Supplied records: Begin

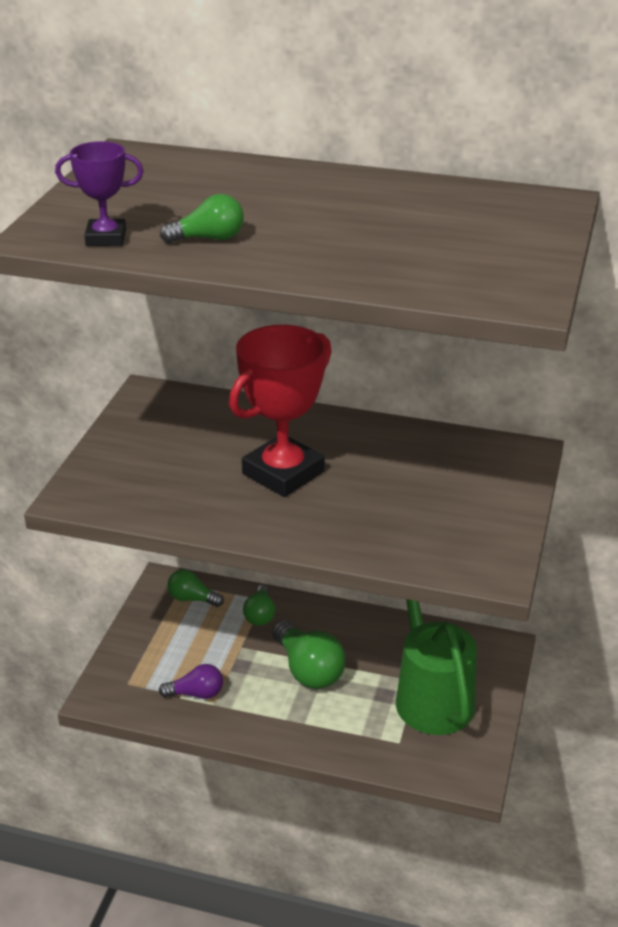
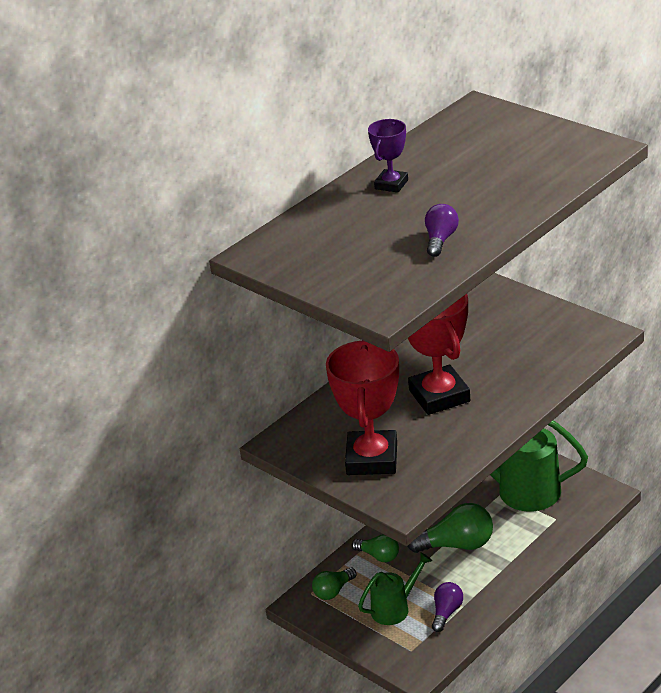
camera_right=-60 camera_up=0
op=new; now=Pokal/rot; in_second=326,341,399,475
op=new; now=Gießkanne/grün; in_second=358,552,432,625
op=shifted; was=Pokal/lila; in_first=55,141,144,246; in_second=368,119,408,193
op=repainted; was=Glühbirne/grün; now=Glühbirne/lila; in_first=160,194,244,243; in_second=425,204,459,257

Supplied records: End

Here the job is to print all the entries above exactly, minus the images.

camera_right=-60 camera_up=0
op=new; now=Pokal/rot; in_second=326,341,399,475
op=new; now=Gießkanne/grün; in_second=358,552,432,625
op=shifted; was=Pokal/lila; in_first=55,141,144,246; in_second=368,119,408,193
op=repainted; was=Glühbirne/grün; now=Glühbirne/lila; in_first=160,194,244,243; in_second=425,204,459,257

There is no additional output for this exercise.